## PROBLEM STATEMENT
Please, from the entries below, transcribe exactly the lines that begin at the line with "shifted | tenedor" and end at the line with "267,158,335,195 | x0.44 |", without the pictures.

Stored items

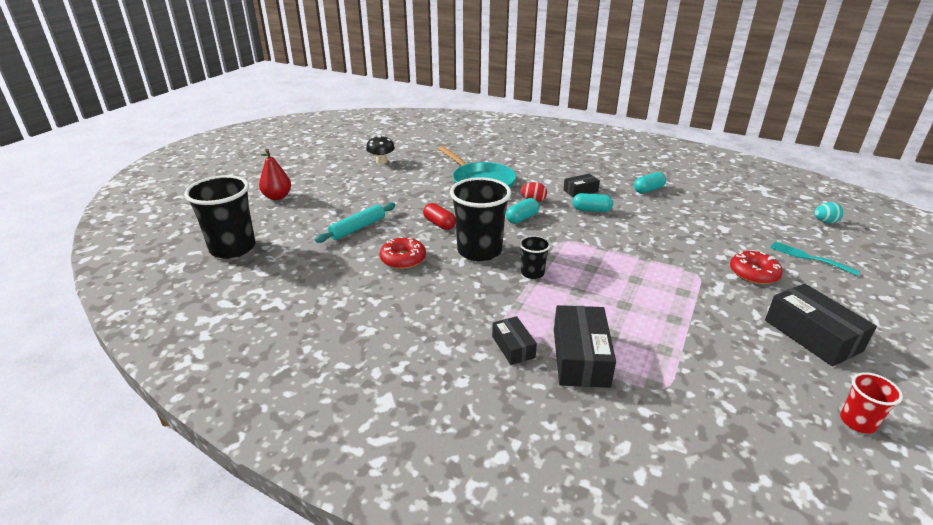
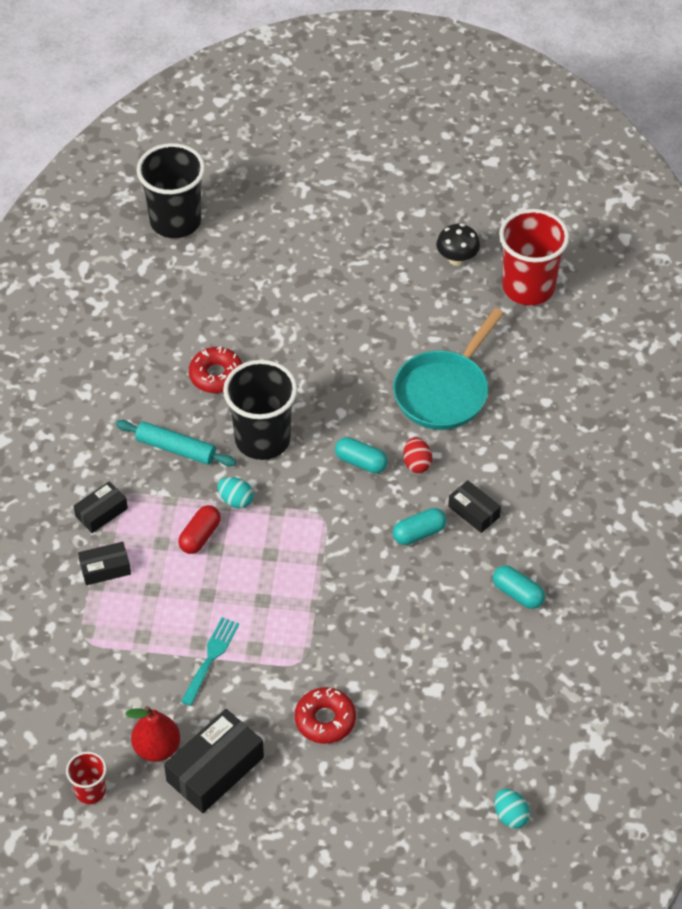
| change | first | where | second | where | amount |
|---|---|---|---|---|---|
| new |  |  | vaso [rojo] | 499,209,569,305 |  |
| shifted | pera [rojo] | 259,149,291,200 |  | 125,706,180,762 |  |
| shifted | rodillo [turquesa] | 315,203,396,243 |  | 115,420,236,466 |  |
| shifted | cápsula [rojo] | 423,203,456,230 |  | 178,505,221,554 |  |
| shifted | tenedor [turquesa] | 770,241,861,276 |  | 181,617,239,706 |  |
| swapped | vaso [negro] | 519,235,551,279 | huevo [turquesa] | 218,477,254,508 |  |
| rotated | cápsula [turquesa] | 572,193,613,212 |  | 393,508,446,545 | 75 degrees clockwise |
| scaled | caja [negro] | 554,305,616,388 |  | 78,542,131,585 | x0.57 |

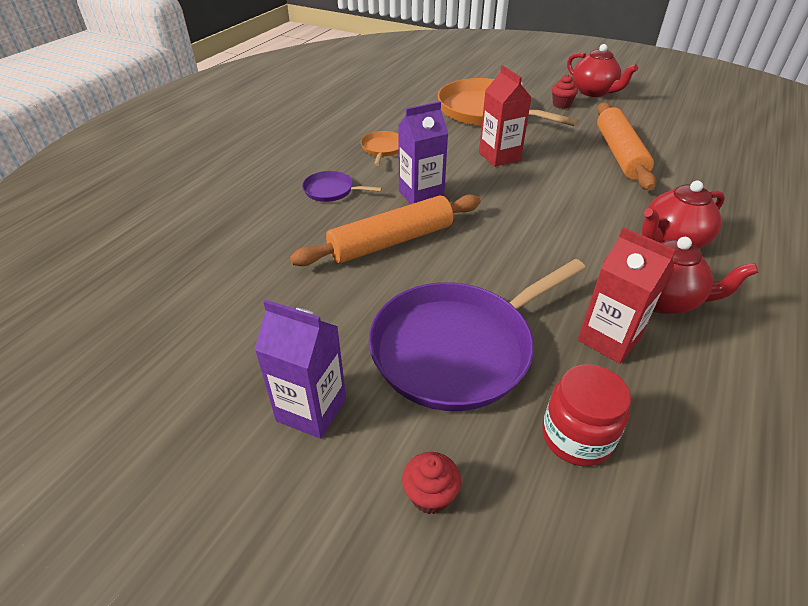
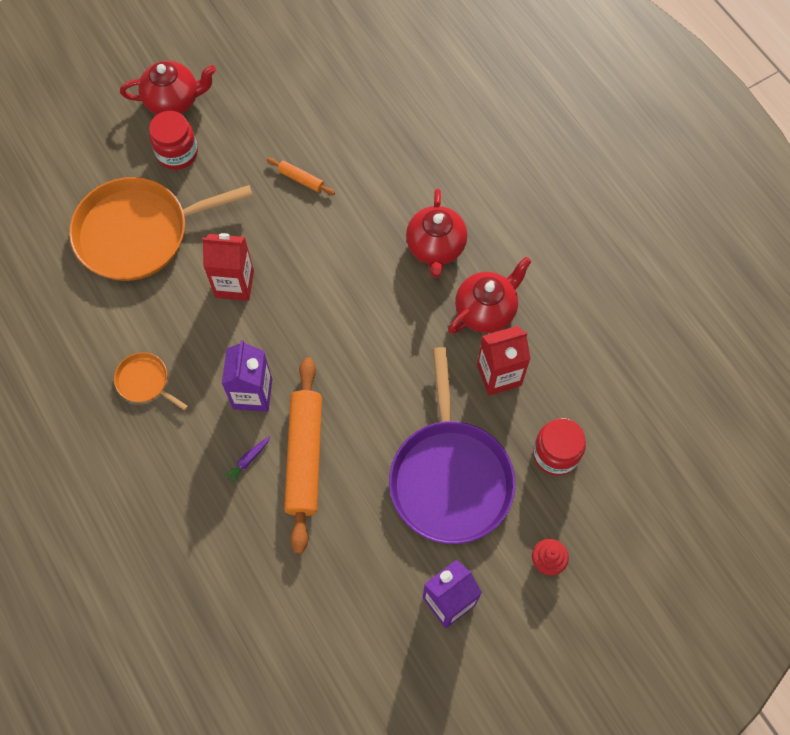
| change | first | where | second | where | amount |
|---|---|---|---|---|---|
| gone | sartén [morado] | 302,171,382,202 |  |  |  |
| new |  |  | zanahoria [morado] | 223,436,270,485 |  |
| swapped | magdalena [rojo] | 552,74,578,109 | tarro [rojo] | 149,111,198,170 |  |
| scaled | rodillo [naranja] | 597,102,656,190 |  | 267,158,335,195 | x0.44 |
* * *
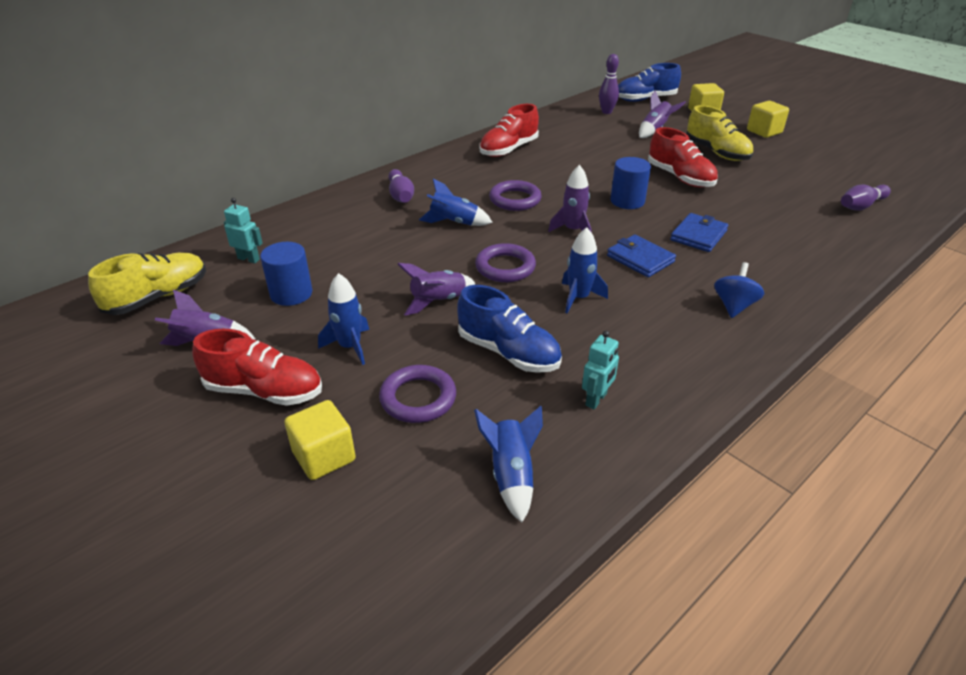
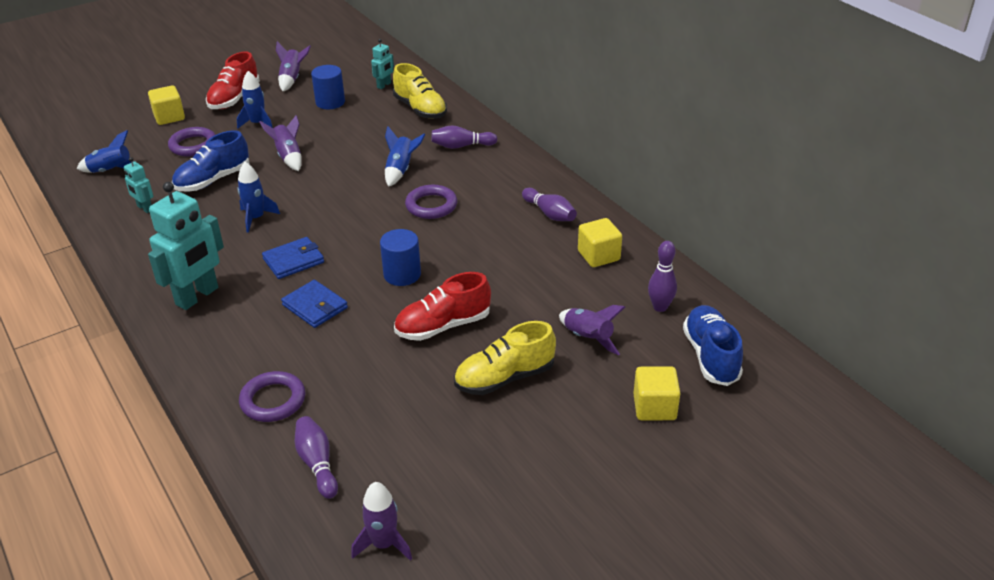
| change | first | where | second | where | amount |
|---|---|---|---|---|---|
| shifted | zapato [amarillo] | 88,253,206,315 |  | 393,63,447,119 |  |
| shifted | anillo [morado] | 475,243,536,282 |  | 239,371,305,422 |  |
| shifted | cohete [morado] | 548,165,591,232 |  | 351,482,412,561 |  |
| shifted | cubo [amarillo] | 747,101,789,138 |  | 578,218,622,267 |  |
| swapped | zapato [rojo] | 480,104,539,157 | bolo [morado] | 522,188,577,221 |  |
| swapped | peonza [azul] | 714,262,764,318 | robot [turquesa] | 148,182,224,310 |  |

## TASK RESULT
| shifted | tenedor [turquesa] | 770,241,861,276 |  | 181,617,239,706 |  |
| swapped | vaso [negro] | 519,235,551,279 | huevo [turquesa] | 218,477,254,508 |  |
| rotated | cápsula [turquesa] | 572,193,613,212 |  | 393,508,446,545 | 75 degrees clockwise |
| scaled | caja [negro] | 554,305,616,388 |  | 78,542,131,585 | x0.57 |

| change | first | where | second | where | amount |
|---|---|---|---|---|---|
| gone | sartén [morado] | 302,171,382,202 |  |  |  |
| new |  |  | zanahoria [morado] | 223,436,270,485 |  |
| swapped | magdalena [rojo] | 552,74,578,109 | tarro [rojo] | 149,111,198,170 |  |
| scaled | rodillo [naranja] | 597,102,656,190 |  | 267,158,335,195 | x0.44 |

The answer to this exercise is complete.